Work task =
Give the entries again exactly. Skip the pictures.

--- START ---

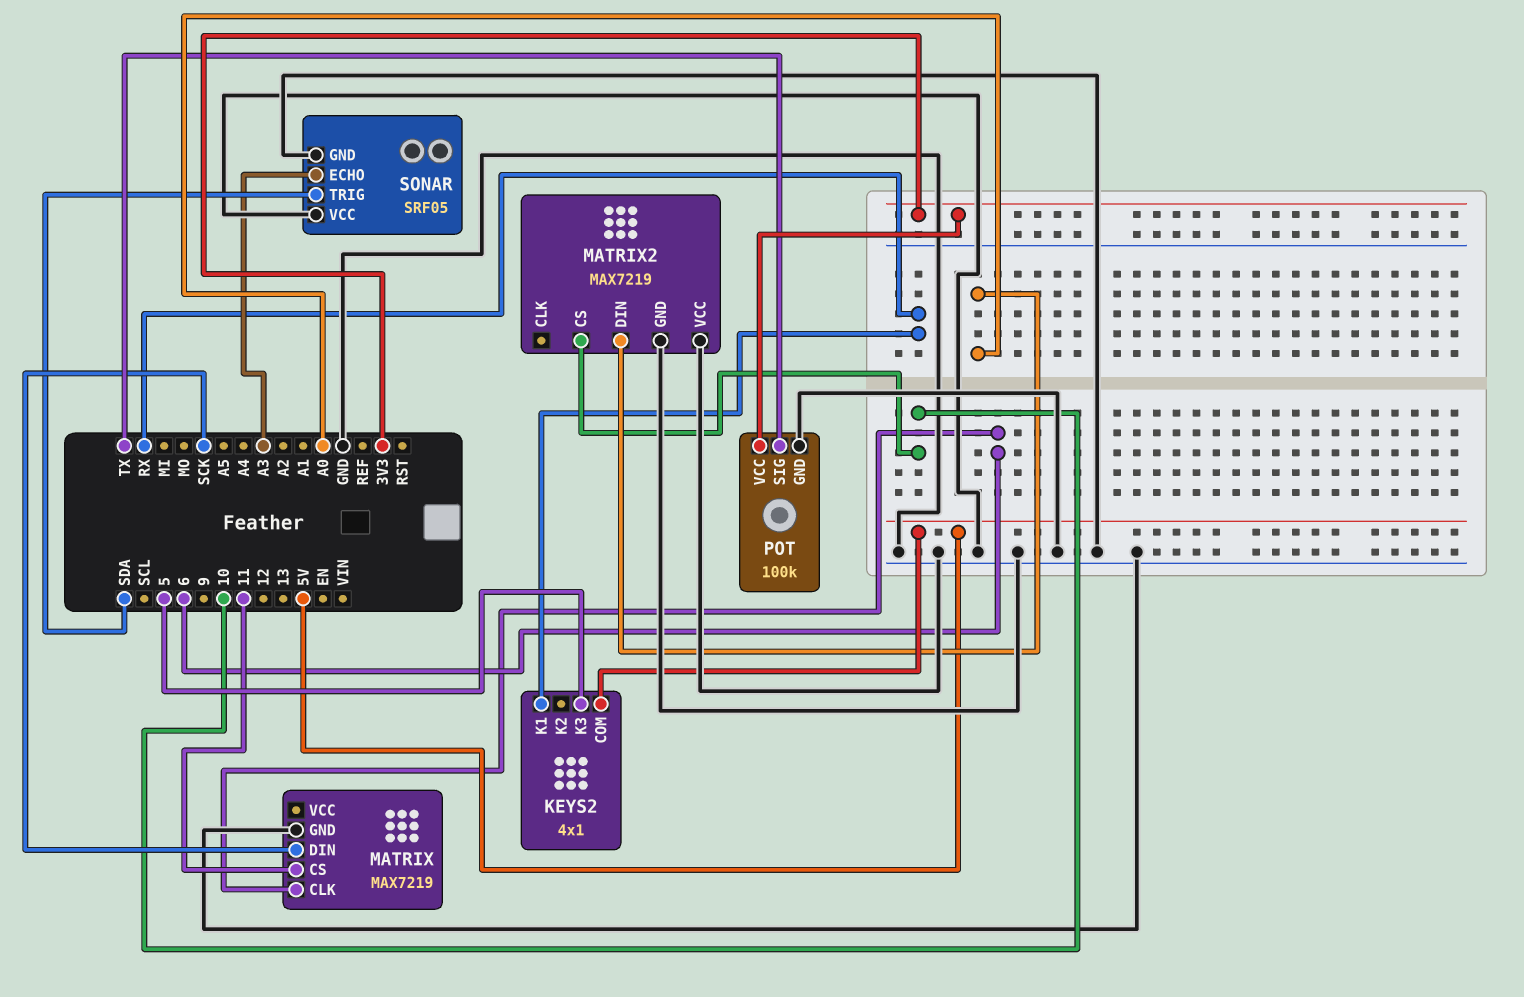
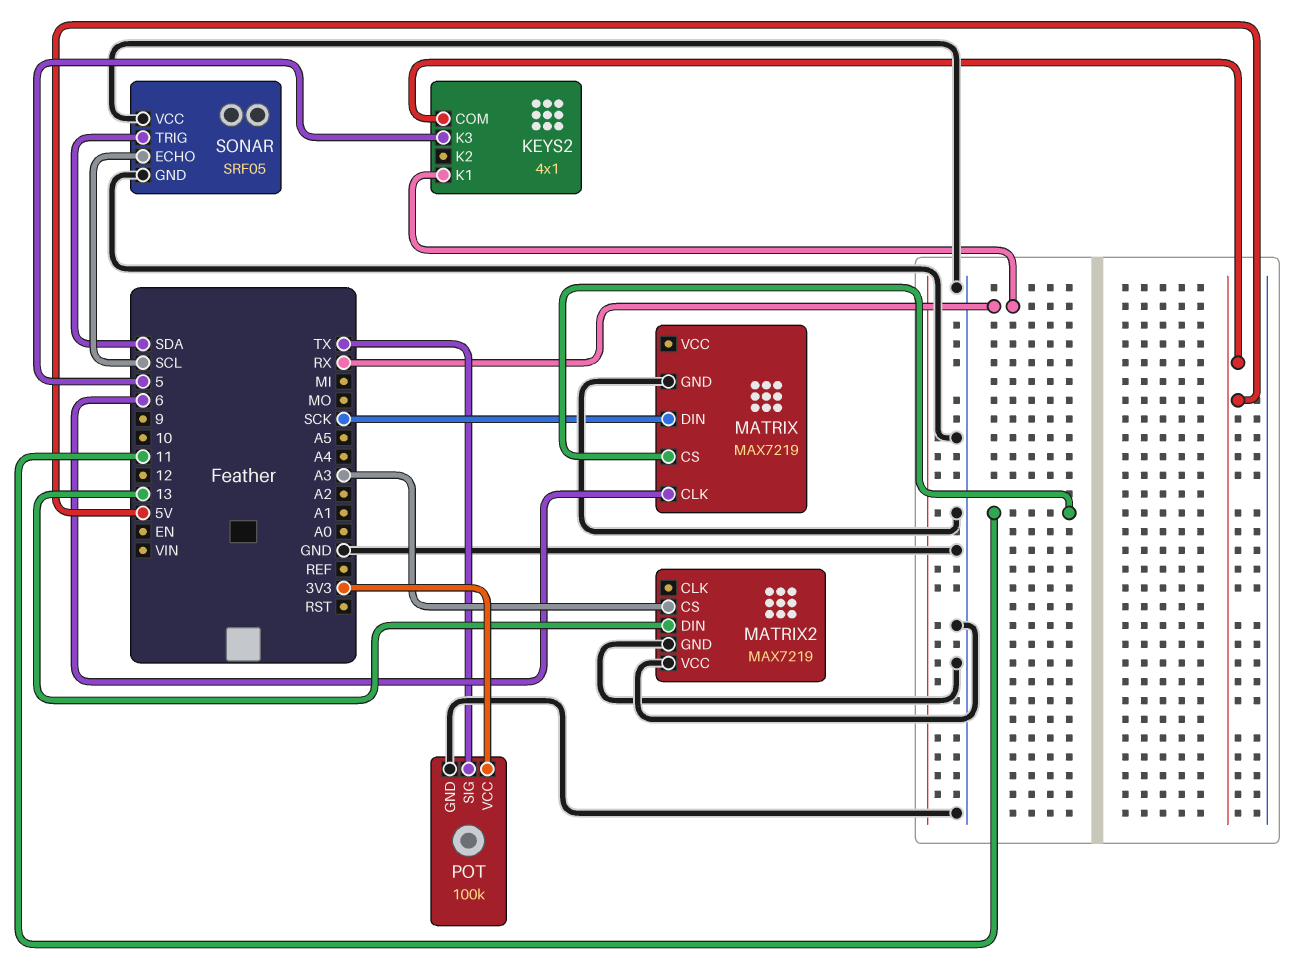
MATRIX2 pin CS: 10 -> A3
MATRIX2 pin DIN: A0 -> 13
SONAR pin ECHO: A3 -> SCL

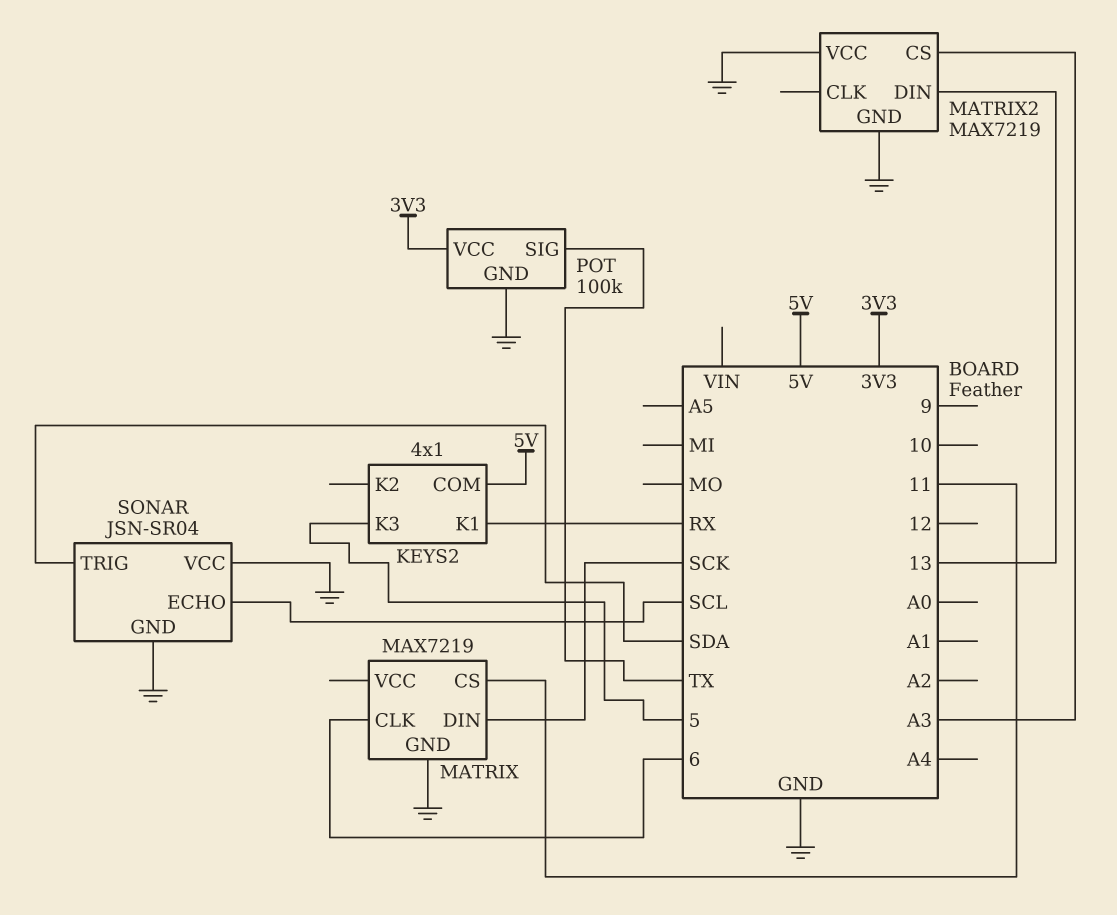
SONAR: SRF05 -> JSN-SR04

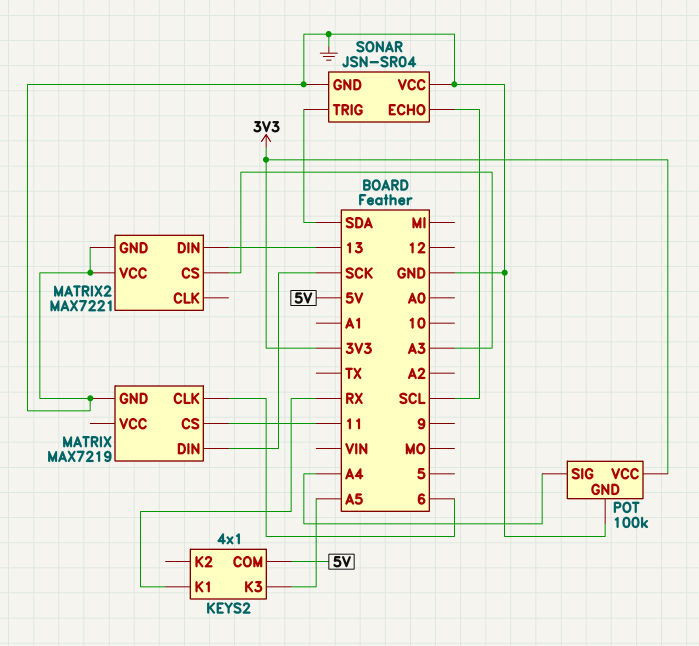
KEYS2 pin K3: 5 -> A5
MATRIX2: MAX7219 -> MAX7221
POT pin SIG: TX -> A4

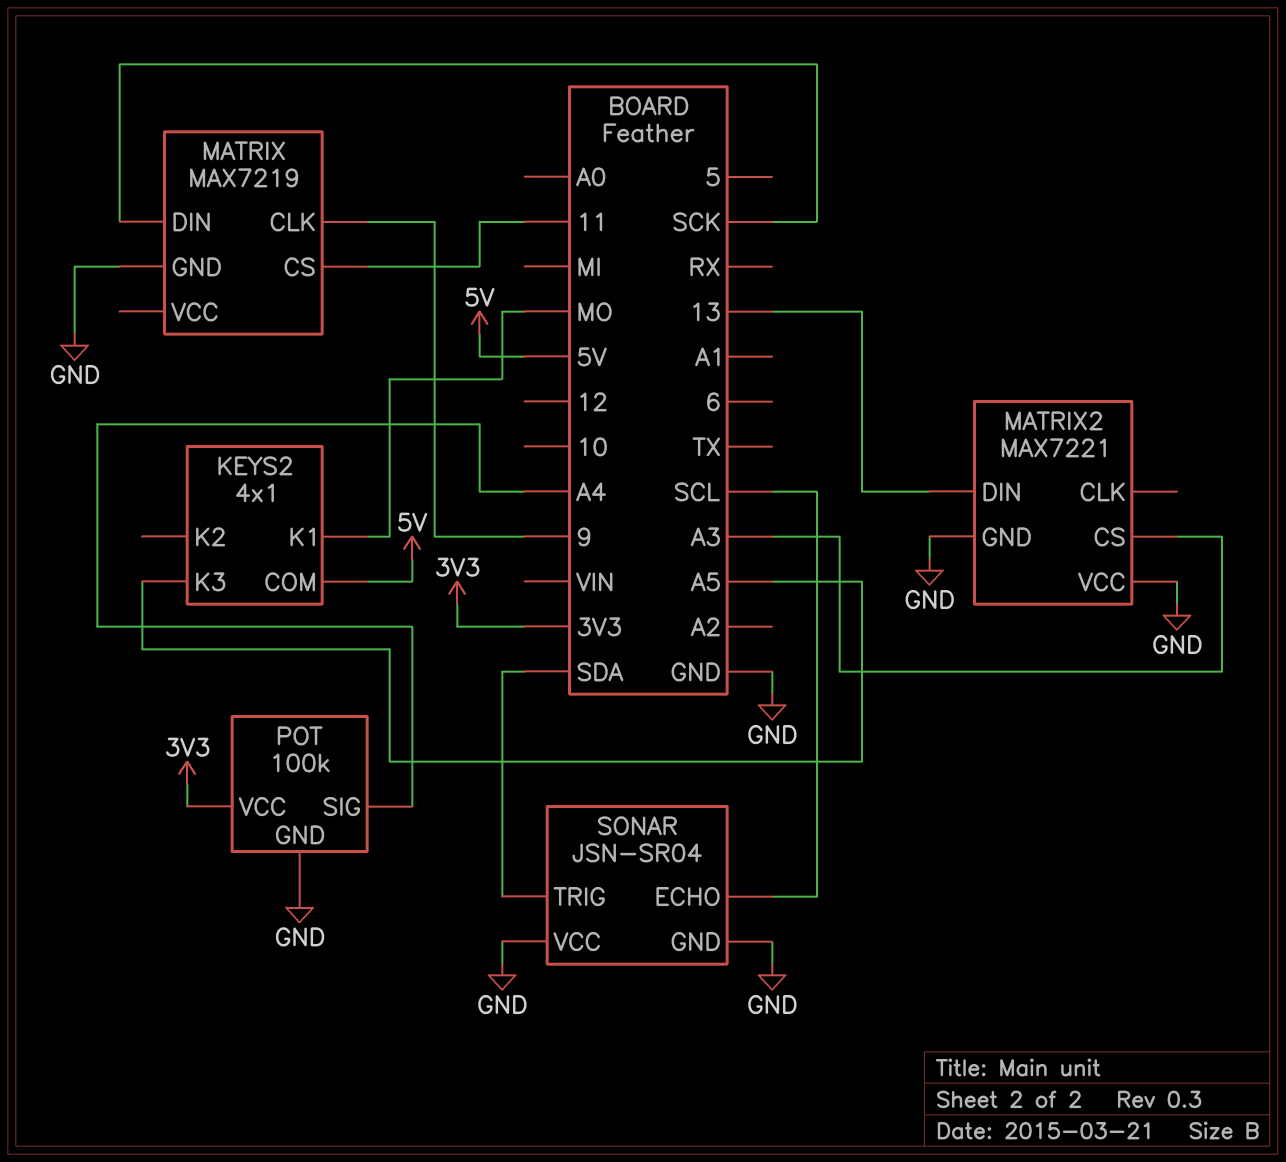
KEYS2 pin K1: RX -> MO
MATRIX pin CLK: 6 -> 9

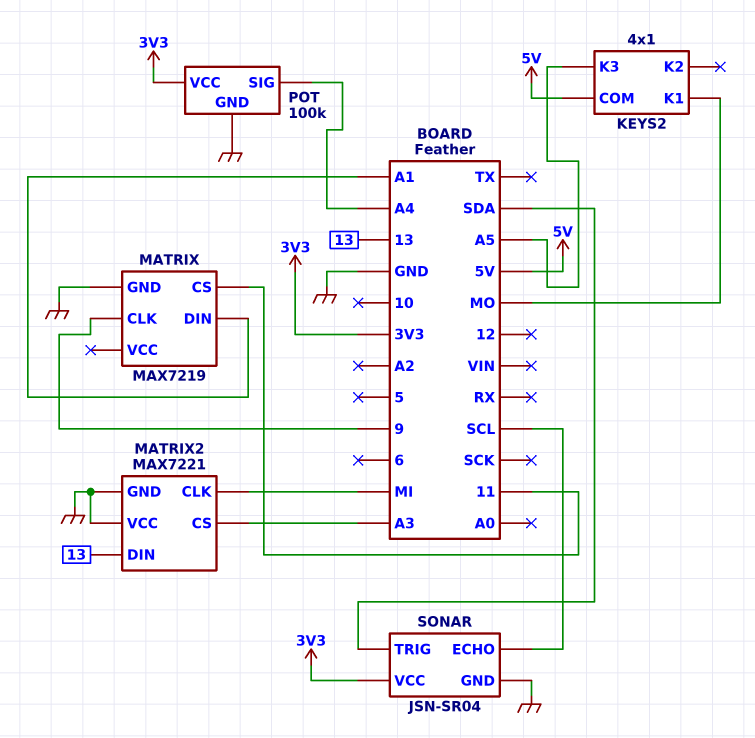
MATRIX pin DIN: SCK -> A1
MATRIX2 pin CLK: none -> MI
SONAR pin VCC: GND -> 3V3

--- END ---

Problem solution =
MATRIX2 pin CS: 10 -> A3
MATRIX2 pin DIN: A0 -> 13
SONAR pin ECHO: A3 -> SCL

SONAR: SRF05 -> JSN-SR04

KEYS2 pin K3: 5 -> A5
MATRIX2: MAX7219 -> MAX7221
POT pin SIG: TX -> A4

KEYS2 pin K1: RX -> MO
MATRIX pin CLK: 6 -> 9

MATRIX pin DIN: SCK -> A1
MATRIX2 pin CLK: none -> MI
SONAR pin VCC: GND -> 3V3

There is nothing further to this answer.